*GOAL OF THE EXERCISE*: For the records below, give the number of lines where the string "hammer" occurs. Include nothing else.

DATA TO USE section start

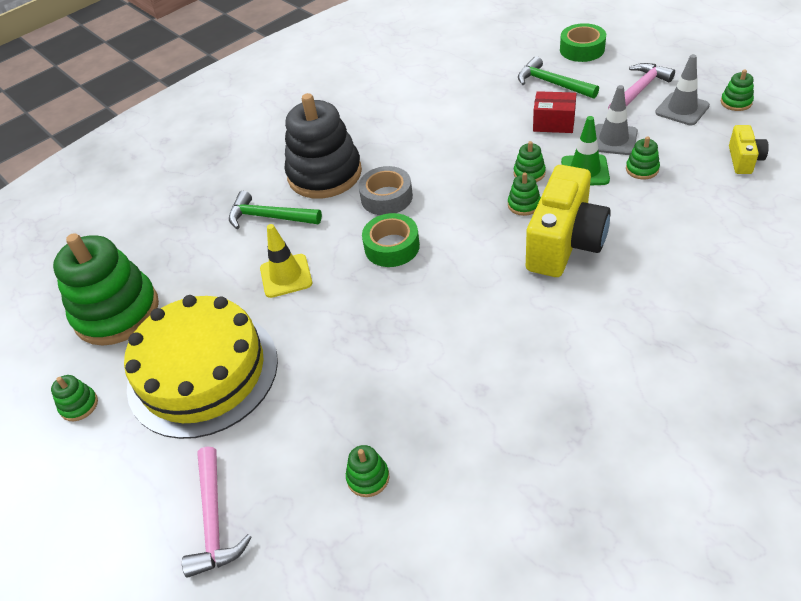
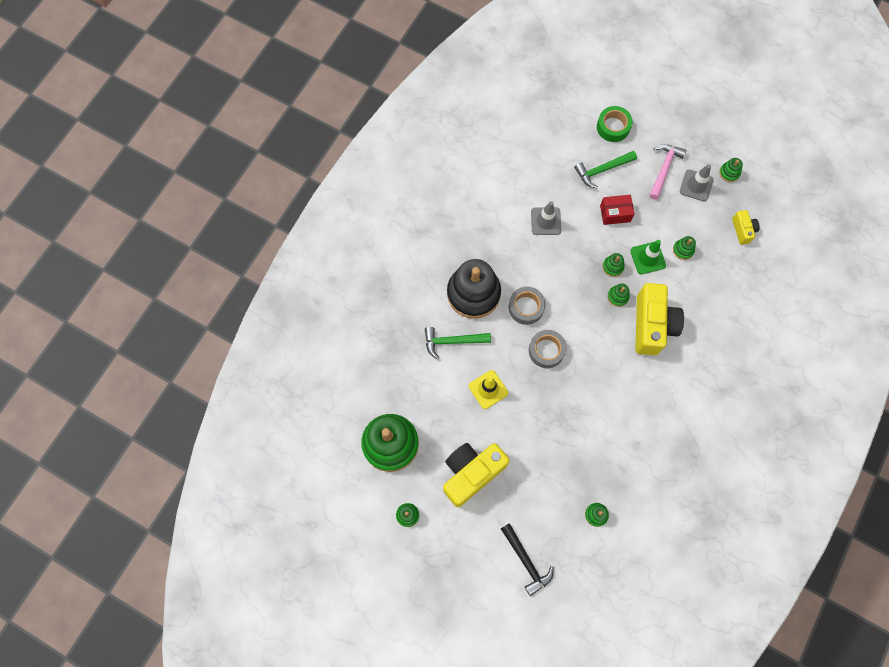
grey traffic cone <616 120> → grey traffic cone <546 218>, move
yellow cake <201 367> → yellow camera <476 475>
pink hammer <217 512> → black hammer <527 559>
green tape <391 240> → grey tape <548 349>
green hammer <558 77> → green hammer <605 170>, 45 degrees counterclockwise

DATA TO USE section end

*OUTPUT FOR THIS TASK*: 2